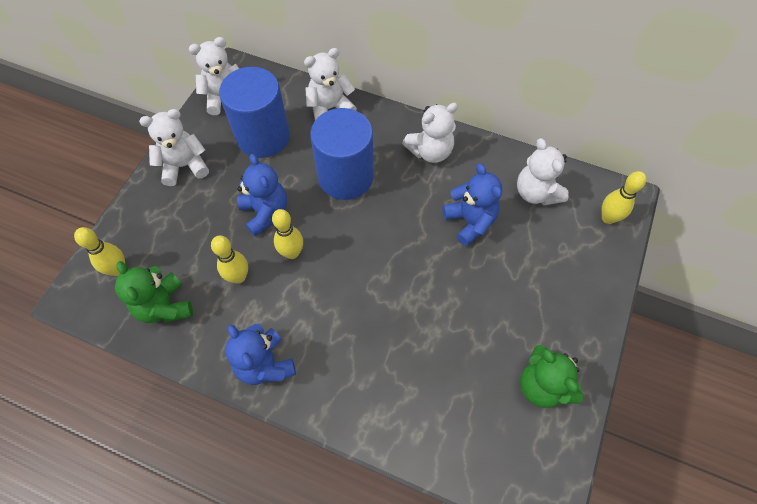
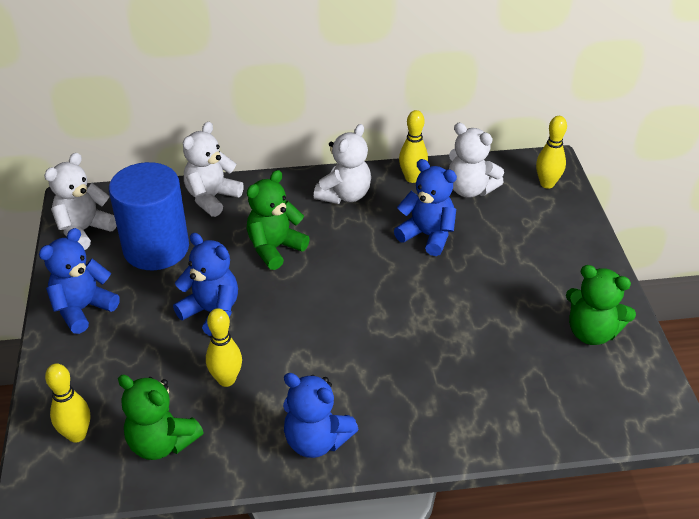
camera: 30 degrees left, 20 degrees down
white teddy bear [139,109,209,186] -> blue teddy bear [39,228,120,334]
yellow bowling pin [272,209,303,259] -> yellow bowling pin moved to [399,110,428,183]
blue cylinder [310,108,374,200] -> green teddy bear [247,170,310,270]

○ ○ ○ ○ ○ ○ ○

**TASK DETAILS:**
Taking the material above as a whole, how many of its lines contain "teddy"? The reply should be that number alone.

**RESPONSE:**
2